Would you set down the data that follows, word for word, without any pictures?
Start of Given records
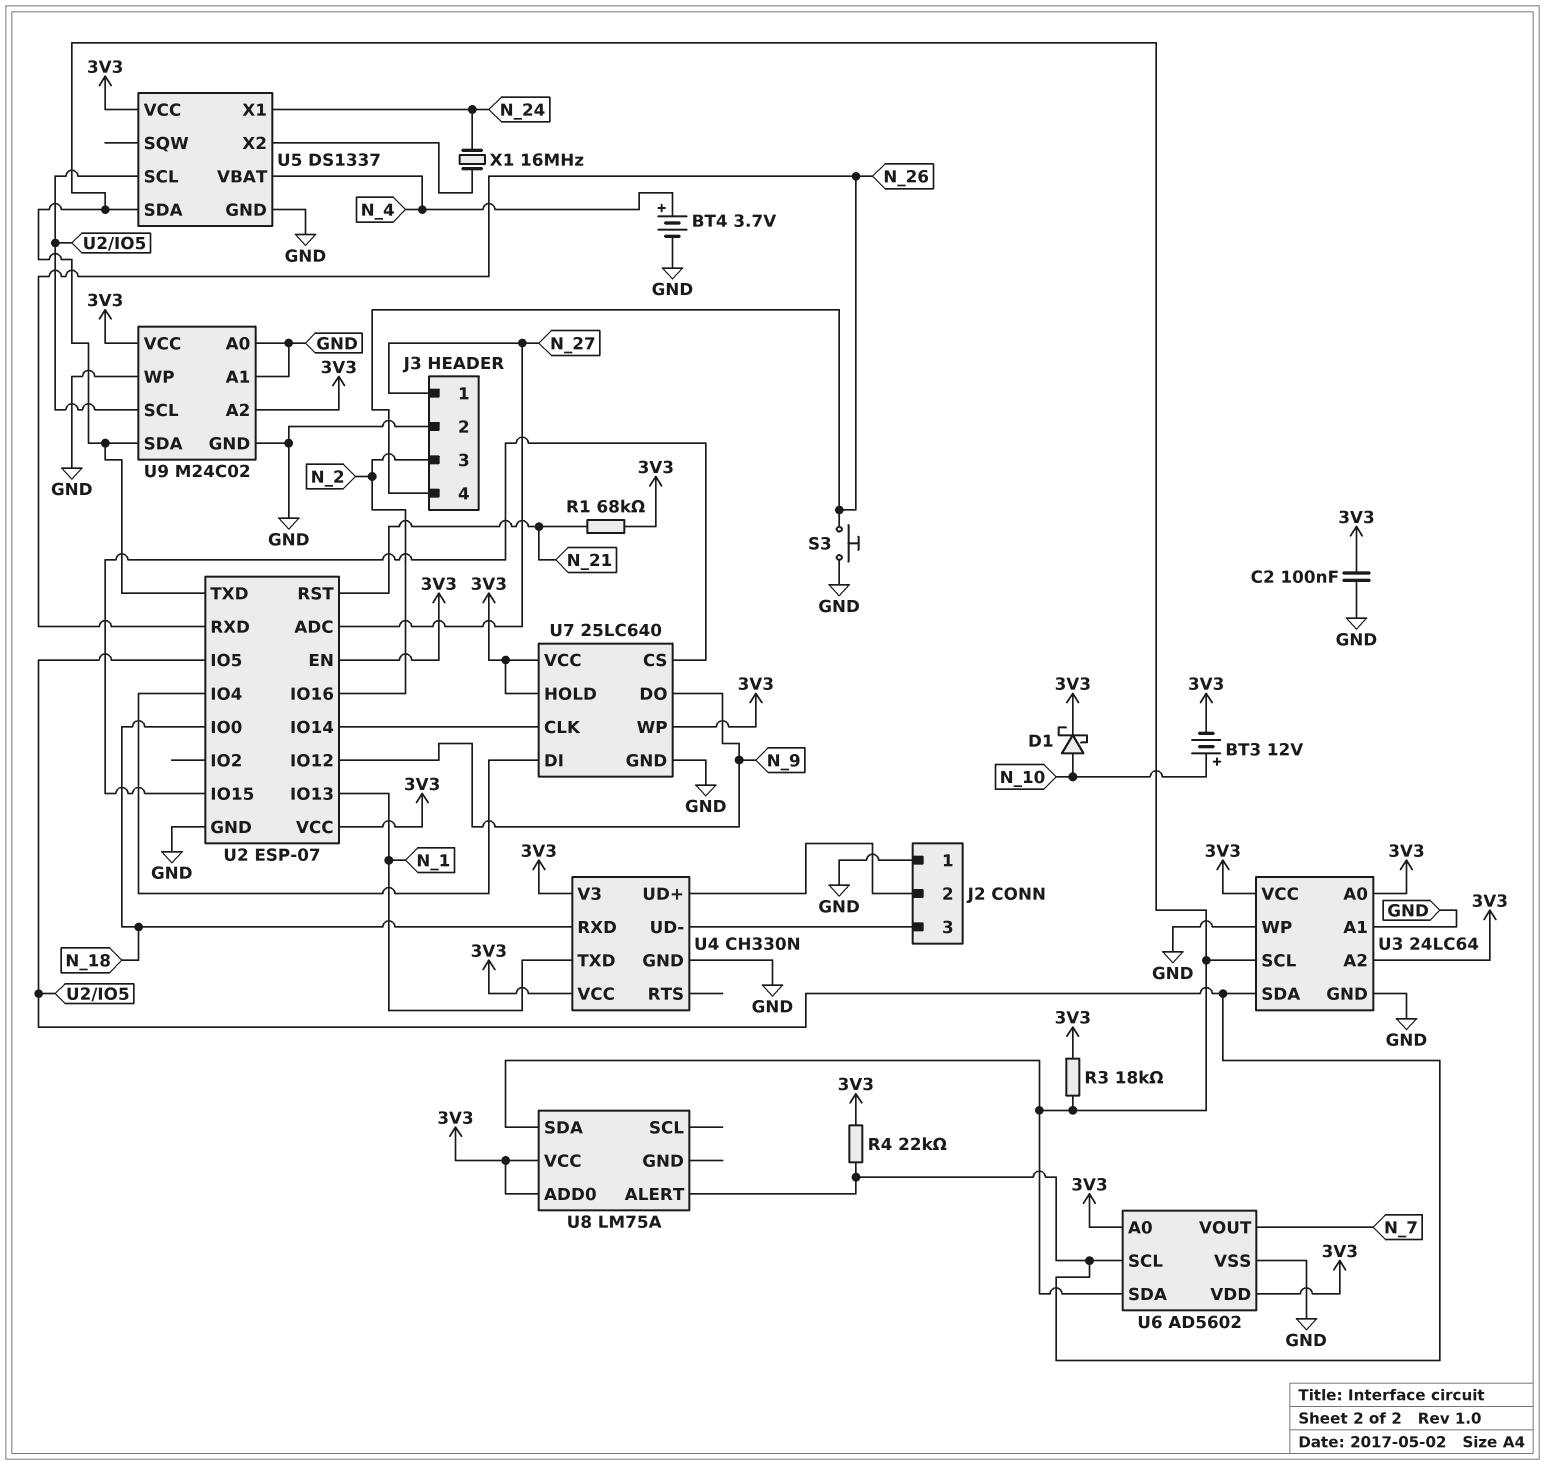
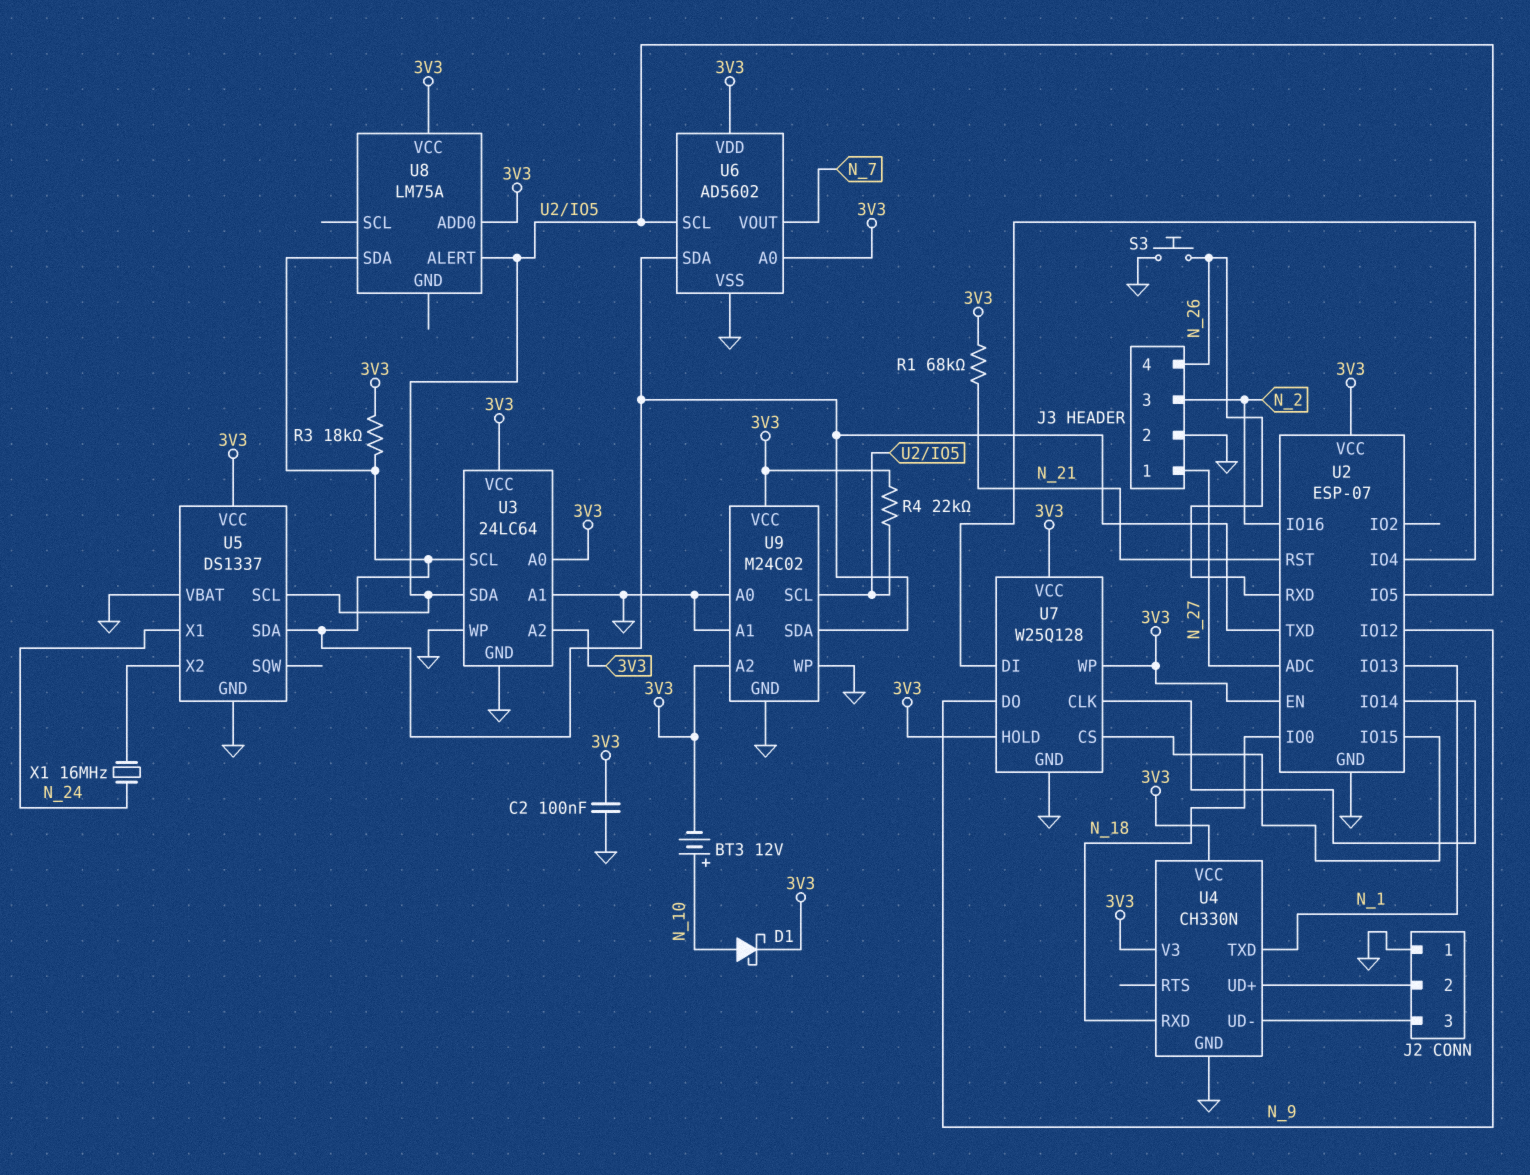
BT4: 3.7V (plus N_4, minus GND) -> none
U5 pin VBAT: N_4 -> GND
U7: 25LC640 -> W25Q128

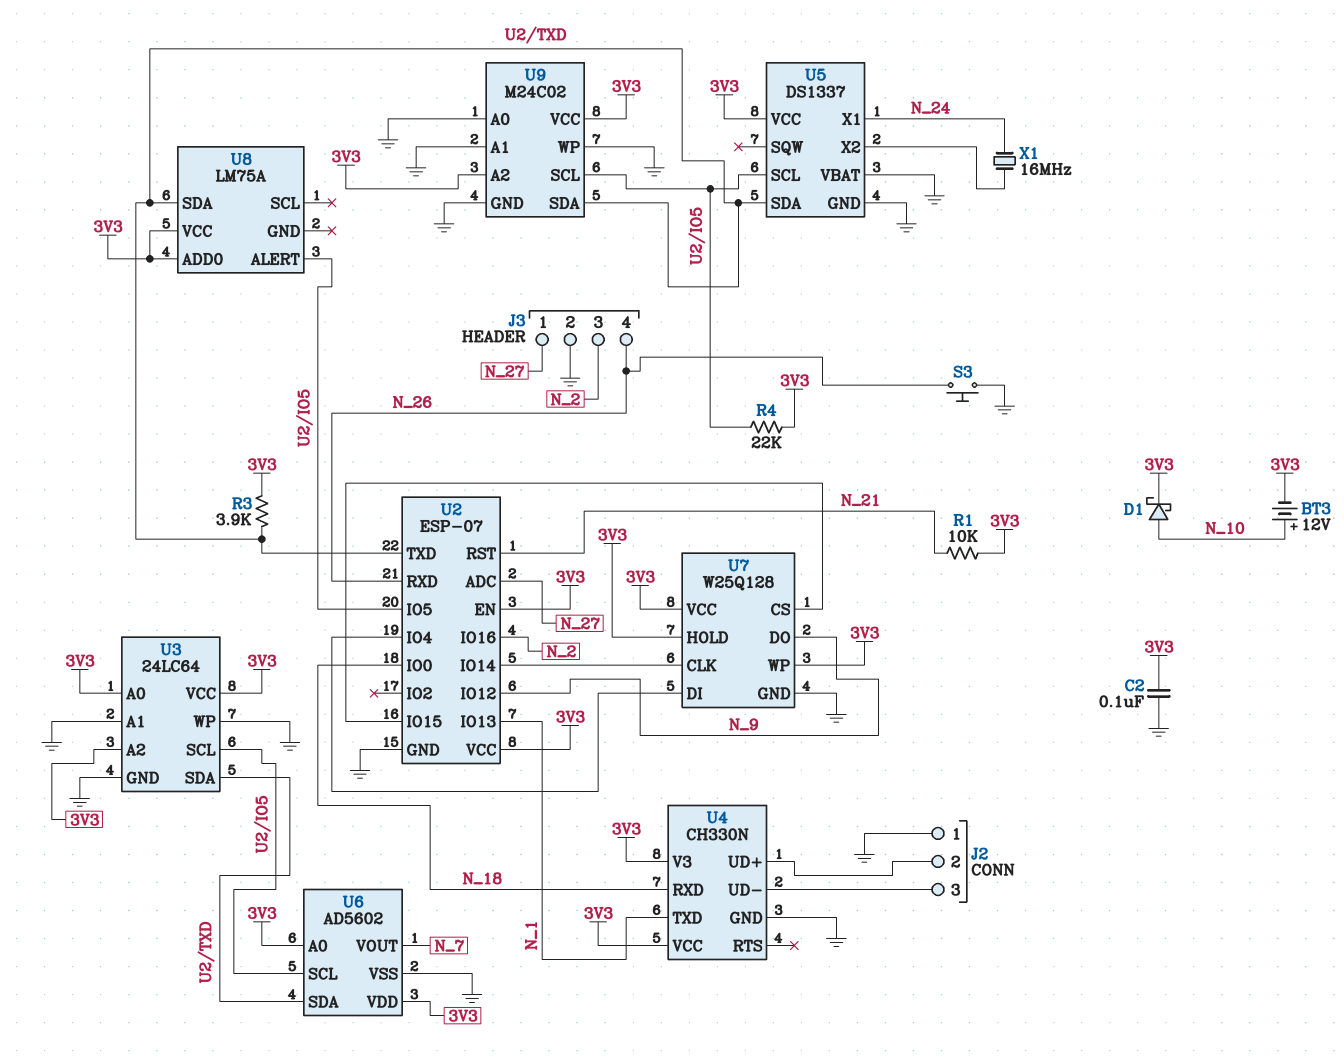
R1: 68k (3V3, N_21) -> 10k (3V3, N_21)
R3: 18k (3V3, U2/TXD) -> 3.9k (3V3, U2/TXD)
U3 pin SCL: U2/TXD -> U2/IO5
U3 pin SDA: U2/IO5 -> U2/TXD

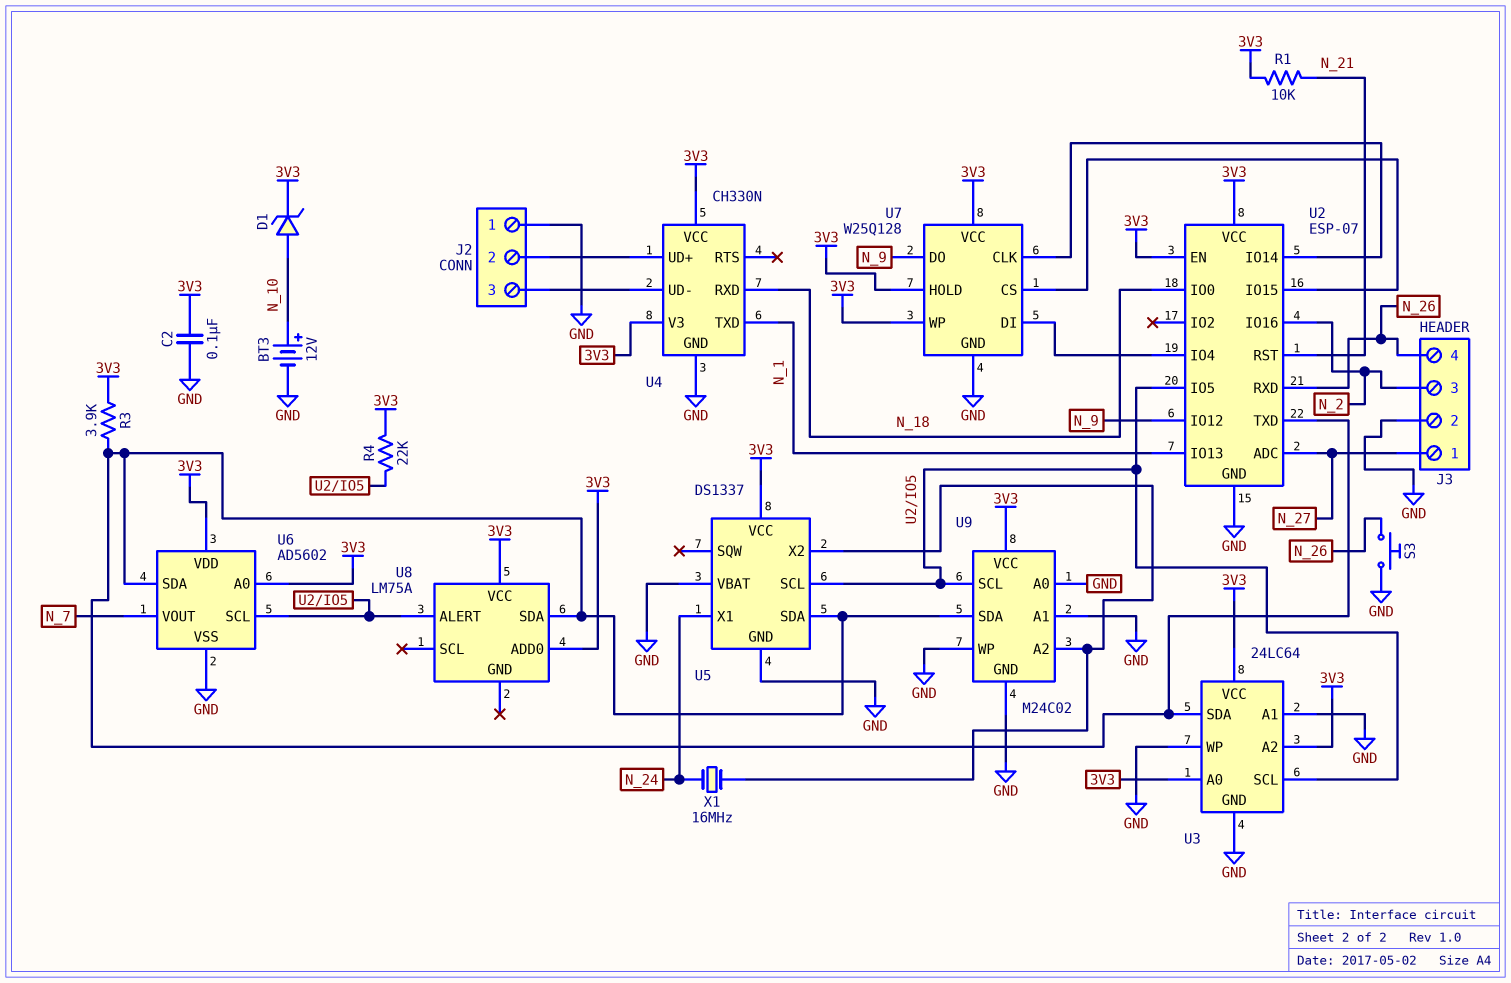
BT3: 12V (plus N_10, minus 3V3) -> 12V (plus N_10, minus GND)
D1: schottky (A N_10, K 3V3) -> zener (A N_10, K 3V3)
U9 pin A2: 3V3 -> U5/X2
End of Given records
**Response area**
BT4: 3.7V (plus N_4, minus GND) -> none
U5 pin VBAT: N_4 -> GND
U7: 25LC640 -> W25Q128

R1: 68k (3V3, N_21) -> 10k (3V3, N_21)
R3: 18k (3V3, U2/TXD) -> 3.9k (3V3, U2/TXD)
U3 pin SCL: U2/TXD -> U2/IO5
U3 pin SDA: U2/IO5 -> U2/TXD

BT3: 12V (plus N_10, minus 3V3) -> 12V (plus N_10, minus GND)
D1: schottky (A N_10, K 3V3) -> zener (A N_10, K 3V3)
U9 pin A2: 3V3 -> U5/X2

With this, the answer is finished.